What the task requires:
This exercise needs the complete data reproduced exactly.

Change detection outputs
--- START ---
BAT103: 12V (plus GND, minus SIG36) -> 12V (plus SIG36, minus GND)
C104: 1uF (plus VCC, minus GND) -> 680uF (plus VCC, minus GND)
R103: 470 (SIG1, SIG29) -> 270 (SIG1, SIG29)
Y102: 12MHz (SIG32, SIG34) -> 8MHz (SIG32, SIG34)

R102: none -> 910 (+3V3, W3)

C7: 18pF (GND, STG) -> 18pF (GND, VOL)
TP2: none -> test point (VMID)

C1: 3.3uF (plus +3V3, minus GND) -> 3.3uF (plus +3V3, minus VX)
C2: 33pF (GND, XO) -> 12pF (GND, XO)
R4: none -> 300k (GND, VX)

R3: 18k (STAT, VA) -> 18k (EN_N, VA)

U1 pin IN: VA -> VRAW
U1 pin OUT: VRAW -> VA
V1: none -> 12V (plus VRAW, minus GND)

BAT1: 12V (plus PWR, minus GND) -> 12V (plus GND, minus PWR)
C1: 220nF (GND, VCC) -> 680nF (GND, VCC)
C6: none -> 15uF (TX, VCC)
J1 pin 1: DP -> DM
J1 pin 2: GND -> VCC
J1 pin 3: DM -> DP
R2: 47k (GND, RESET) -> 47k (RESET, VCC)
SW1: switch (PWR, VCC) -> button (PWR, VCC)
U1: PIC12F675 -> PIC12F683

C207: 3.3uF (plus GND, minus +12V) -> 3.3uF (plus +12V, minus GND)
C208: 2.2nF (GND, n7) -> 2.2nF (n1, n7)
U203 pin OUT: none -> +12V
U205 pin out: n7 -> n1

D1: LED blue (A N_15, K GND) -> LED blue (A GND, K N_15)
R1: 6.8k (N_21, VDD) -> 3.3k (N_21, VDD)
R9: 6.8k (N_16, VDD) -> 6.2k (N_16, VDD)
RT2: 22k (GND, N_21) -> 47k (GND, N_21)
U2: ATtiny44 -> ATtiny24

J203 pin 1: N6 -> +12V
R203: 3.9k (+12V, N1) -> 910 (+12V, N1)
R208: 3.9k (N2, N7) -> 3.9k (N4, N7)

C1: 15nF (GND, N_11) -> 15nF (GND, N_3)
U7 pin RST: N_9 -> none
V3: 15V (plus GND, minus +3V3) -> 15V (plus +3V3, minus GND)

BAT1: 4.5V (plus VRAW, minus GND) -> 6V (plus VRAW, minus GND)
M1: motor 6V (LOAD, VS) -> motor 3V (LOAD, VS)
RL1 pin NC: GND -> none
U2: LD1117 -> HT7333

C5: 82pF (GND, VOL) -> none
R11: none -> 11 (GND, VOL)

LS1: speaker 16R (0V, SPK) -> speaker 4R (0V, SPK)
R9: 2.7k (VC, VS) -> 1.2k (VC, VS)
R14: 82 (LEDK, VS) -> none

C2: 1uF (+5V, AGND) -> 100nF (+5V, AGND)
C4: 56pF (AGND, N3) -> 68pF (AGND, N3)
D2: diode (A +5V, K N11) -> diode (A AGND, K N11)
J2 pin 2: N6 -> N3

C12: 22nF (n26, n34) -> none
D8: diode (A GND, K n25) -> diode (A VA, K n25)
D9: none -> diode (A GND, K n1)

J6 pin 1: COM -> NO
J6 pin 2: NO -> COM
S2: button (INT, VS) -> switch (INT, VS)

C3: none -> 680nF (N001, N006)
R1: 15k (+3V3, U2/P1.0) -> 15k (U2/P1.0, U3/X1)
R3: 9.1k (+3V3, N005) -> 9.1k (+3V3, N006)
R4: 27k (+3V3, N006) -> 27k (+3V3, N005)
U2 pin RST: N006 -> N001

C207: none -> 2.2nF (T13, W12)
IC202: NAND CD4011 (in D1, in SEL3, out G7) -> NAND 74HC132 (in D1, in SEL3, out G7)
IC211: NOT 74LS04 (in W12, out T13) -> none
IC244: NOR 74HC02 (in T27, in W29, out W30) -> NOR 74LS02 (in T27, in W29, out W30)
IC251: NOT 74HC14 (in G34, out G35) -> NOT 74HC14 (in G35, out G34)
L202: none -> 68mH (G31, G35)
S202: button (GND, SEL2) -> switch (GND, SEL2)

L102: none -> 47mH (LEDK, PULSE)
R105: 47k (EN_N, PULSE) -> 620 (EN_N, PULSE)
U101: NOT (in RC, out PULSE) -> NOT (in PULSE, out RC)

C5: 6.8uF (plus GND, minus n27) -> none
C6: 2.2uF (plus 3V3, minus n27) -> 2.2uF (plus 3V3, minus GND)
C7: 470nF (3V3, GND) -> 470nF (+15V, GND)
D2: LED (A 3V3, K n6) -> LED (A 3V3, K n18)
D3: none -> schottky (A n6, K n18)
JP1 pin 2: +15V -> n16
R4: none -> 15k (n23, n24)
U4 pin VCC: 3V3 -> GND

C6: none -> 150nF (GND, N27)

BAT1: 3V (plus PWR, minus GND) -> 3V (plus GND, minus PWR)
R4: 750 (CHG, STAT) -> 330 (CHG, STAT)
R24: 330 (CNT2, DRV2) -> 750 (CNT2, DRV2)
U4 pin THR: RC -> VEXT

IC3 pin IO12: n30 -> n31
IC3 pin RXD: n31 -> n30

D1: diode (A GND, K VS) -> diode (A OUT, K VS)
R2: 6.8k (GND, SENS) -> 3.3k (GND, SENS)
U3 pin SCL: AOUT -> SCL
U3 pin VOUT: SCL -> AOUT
--- END ---
Your solution:
BAT103: 12V (plus GND, minus SIG36) -> 12V (plus SIG36, minus GND)
C104: 1uF (plus VCC, minus GND) -> 680uF (plus VCC, minus GND)
R103: 470 (SIG1, SIG29) -> 270 (SIG1, SIG29)
Y102: 12MHz (SIG32, SIG34) -> 8MHz (SIG32, SIG34)

R102: none -> 910 (+3V3, W3)

C7: 18pF (GND, STG) -> 18pF (GND, VOL)
TP2: none -> test point (VMID)

C1: 3.3uF (plus +3V3, minus GND) -> 3.3uF (plus +3V3, minus VX)
C2: 33pF (GND, XO) -> 12pF (GND, XO)
R4: none -> 300k (GND, VX)

R3: 18k (STAT, VA) -> 18k (EN_N, VA)

U1 pin IN: VA -> VRAW
U1 pin OUT: VRAW -> VA
V1: none -> 12V (plus VRAW, minus GND)

BAT1: 12V (plus PWR, minus GND) -> 12V (plus GND, minus PWR)
C1: 220nF (GND, VCC) -> 680nF (GND, VCC)
C6: none -> 15uF (TX, VCC)
J1 pin 1: DP -> DM
J1 pin 2: GND -> VCC
J1 pin 3: DM -> DP
R2: 47k (GND, RESET) -> 47k (RESET, VCC)
SW1: switch (PWR, VCC) -> button (PWR, VCC)
U1: PIC12F675 -> PIC12F683

C207: 3.3uF (plus GND, minus +12V) -> 3.3uF (plus +12V, minus GND)
C208: 2.2nF (GND, n7) -> 2.2nF (n1, n7)
U203 pin OUT: none -> +12V
U205 pin out: n7 -> n1

D1: LED blue (A N_15, K GND) -> LED blue (A GND, K N_15)
R1: 6.8k (N_21, VDD) -> 3.3k (N_21, VDD)
R9: 6.8k (N_16, VDD) -> 6.2k (N_16, VDD)
RT2: 22k (GND, N_21) -> 47k (GND, N_21)
U2: ATtiny44 -> ATtiny24

J203 pin 1: N6 -> +12V
R203: 3.9k (+12V, N1) -> 910 (+12V, N1)
R208: 3.9k (N2, N7) -> 3.9k (N4, N7)

C1: 15nF (GND, N_11) -> 15nF (GND, N_3)
U7 pin RST: N_9 -> none
V3: 15V (plus GND, minus +3V3) -> 15V (plus +3V3, minus GND)

BAT1: 4.5V (plus VRAW, minus GND) -> 6V (plus VRAW, minus GND)
M1: motor 6V (LOAD, VS) -> motor 3V (LOAD, VS)
RL1 pin NC: GND -> none
U2: LD1117 -> HT7333

C5: 82pF (GND, VOL) -> none
R11: none -> 11 (GND, VOL)

LS1: speaker 16R (0V, SPK) -> speaker 4R (0V, SPK)
R9: 2.7k (VC, VS) -> 1.2k (VC, VS)
R14: 82 (LEDK, VS) -> none

C2: 1uF (+5V, AGND) -> 100nF (+5V, AGND)
C4: 56pF (AGND, N3) -> 68pF (AGND, N3)
D2: diode (A +5V, K N11) -> diode (A AGND, K N11)
J2 pin 2: N6 -> N3

C12: 22nF (n26, n34) -> none
D8: diode (A GND, K n25) -> diode (A VA, K n25)
D9: none -> diode (A GND, K n1)

J6 pin 1: COM -> NO
J6 pin 2: NO -> COM
S2: button (INT, VS) -> switch (INT, VS)

C3: none -> 680nF (N001, N006)
R1: 15k (+3V3, U2/P1.0) -> 15k (U2/P1.0, U3/X1)
R3: 9.1k (+3V3, N005) -> 9.1k (+3V3, N006)
R4: 27k (+3V3, N006) -> 27k (+3V3, N005)
U2 pin RST: N006 -> N001

C207: none -> 2.2nF (T13, W12)
IC202: NAND CD4011 (in D1, in SEL3, out G7) -> NAND 74HC132 (in D1, in SEL3, out G7)
IC211: NOT 74LS04 (in W12, out T13) -> none
IC244: NOR 74HC02 (in T27, in W29, out W30) -> NOR 74LS02 (in T27, in W29, out W30)
IC251: NOT 74HC14 (in G34, out G35) -> NOT 74HC14 (in G35, out G34)
L202: none -> 68mH (G31, G35)
S202: button (GND, SEL2) -> switch (GND, SEL2)

L102: none -> 47mH (LEDK, PULSE)
R105: 47k (EN_N, PULSE) -> 620 (EN_N, PULSE)
U101: NOT (in RC, out PULSE) -> NOT (in PULSE, out RC)

C5: 6.8uF (plus GND, minus n27) -> none
C6: 2.2uF (plus 3V3, minus n27) -> 2.2uF (plus 3V3, minus GND)
C7: 470nF (3V3, GND) -> 470nF (+15V, GND)
D2: LED (A 3V3, K n6) -> LED (A 3V3, K n18)
D3: none -> schottky (A n6, K n18)
JP1 pin 2: +15V -> n16
R4: none -> 15k (n23, n24)
U4 pin VCC: 3V3 -> GND

C6: none -> 150nF (GND, N27)

BAT1: 3V (plus PWR, minus GND) -> 3V (plus GND, minus PWR)
R4: 750 (CHG, STAT) -> 330 (CHG, STAT)
R24: 330 (CNT2, DRV2) -> 750 (CNT2, DRV2)
U4 pin THR: RC -> VEXT

IC3 pin IO12: n30 -> n31
IC3 pin RXD: n31 -> n30

D1: diode (A GND, K VS) -> diode (A OUT, K VS)
R2: 6.8k (GND, SENS) -> 3.3k (GND, SENS)
U3 pin SCL: AOUT -> SCL
U3 pin VOUT: SCL -> AOUT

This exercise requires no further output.